● **Excerpted data**
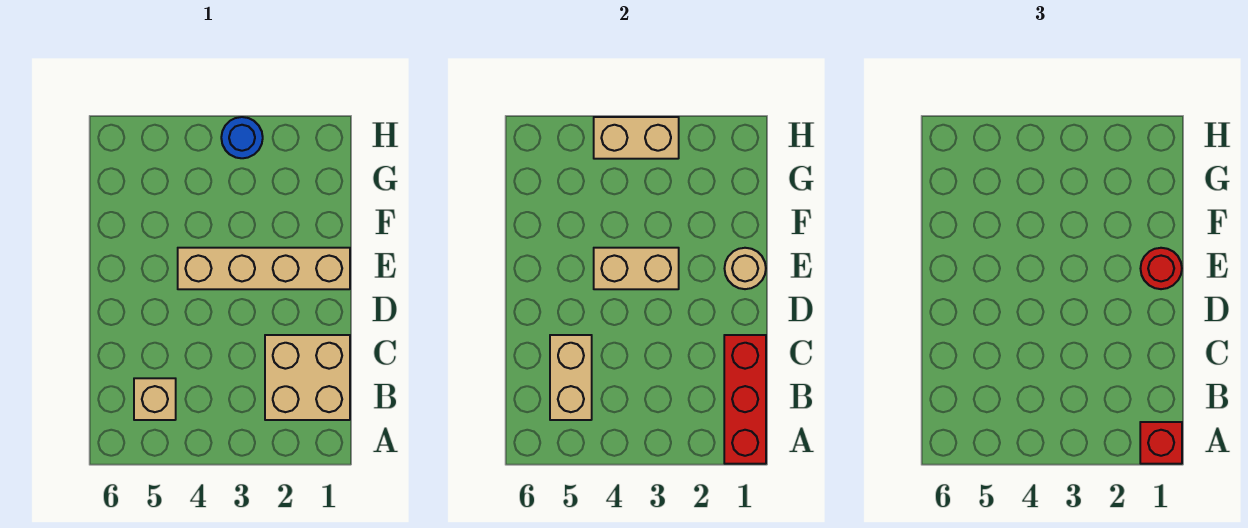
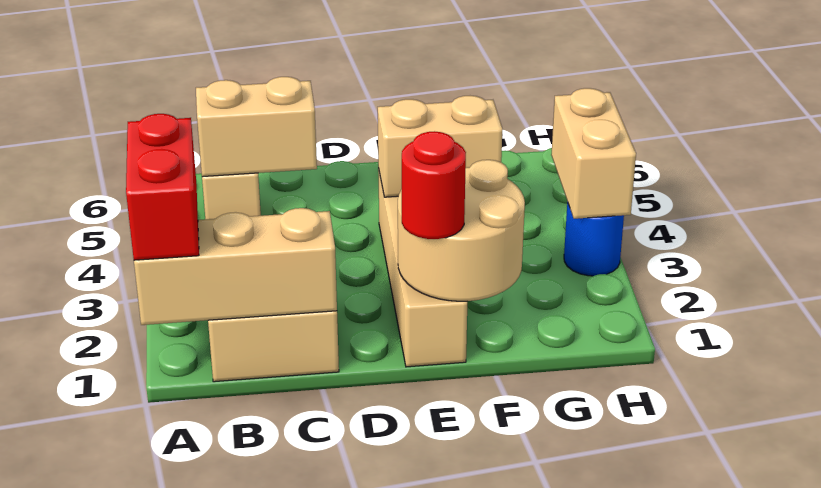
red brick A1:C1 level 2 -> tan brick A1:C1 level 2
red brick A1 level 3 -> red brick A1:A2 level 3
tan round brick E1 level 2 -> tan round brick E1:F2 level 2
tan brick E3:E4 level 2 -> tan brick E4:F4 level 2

---

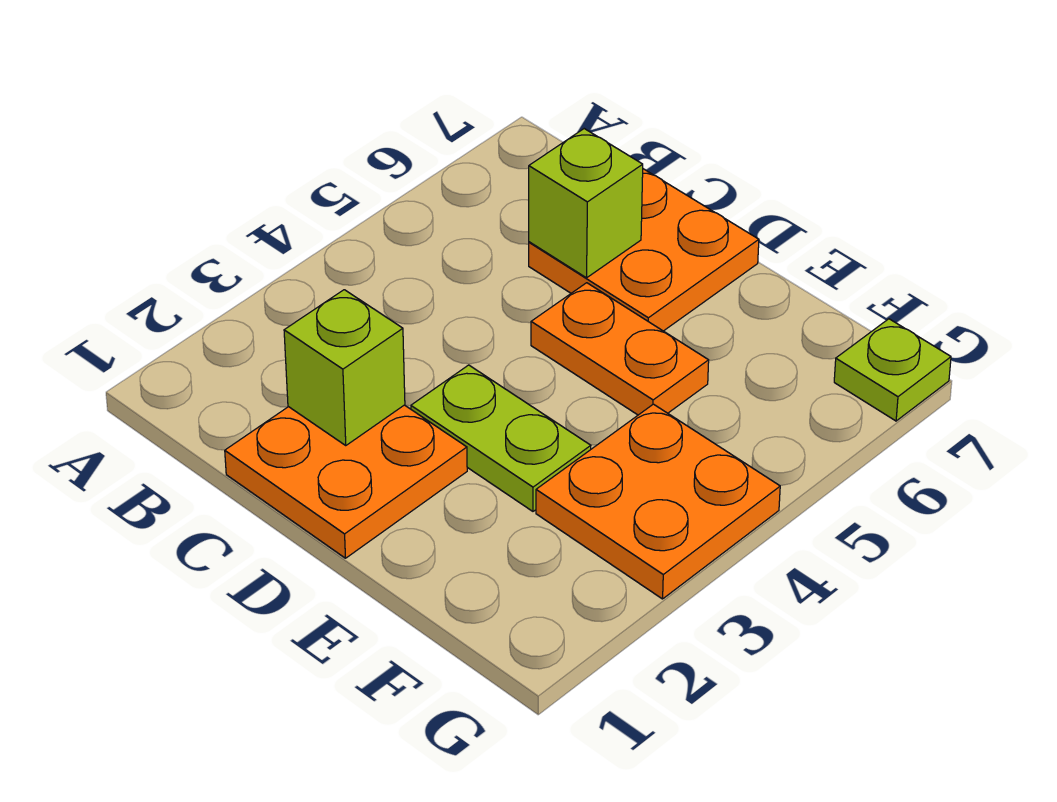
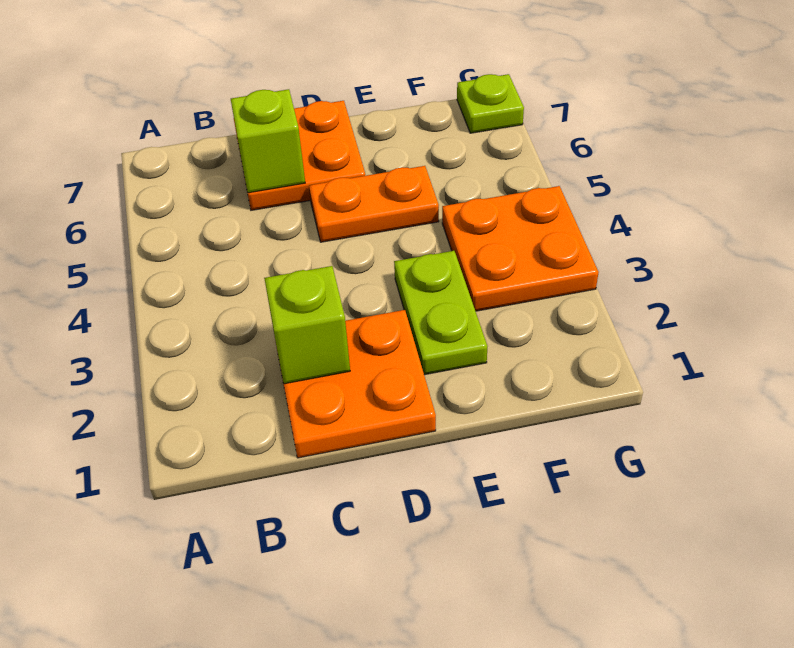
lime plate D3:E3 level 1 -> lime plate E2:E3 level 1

● **Problem description**
Starting at the line that contains "red brick A1:C1" and stopping after the line that contains "tan brick E3:E4", write out every line exactly as it appears above, and no other line.

● **Result**
red brick A1:C1 level 2 -> tan brick A1:C1 level 2
red brick A1 level 3 -> red brick A1:A2 level 3
tan round brick E1 level 2 -> tan round brick E1:F2 level 2
tan brick E3:E4 level 2 -> tan brick E4:F4 level 2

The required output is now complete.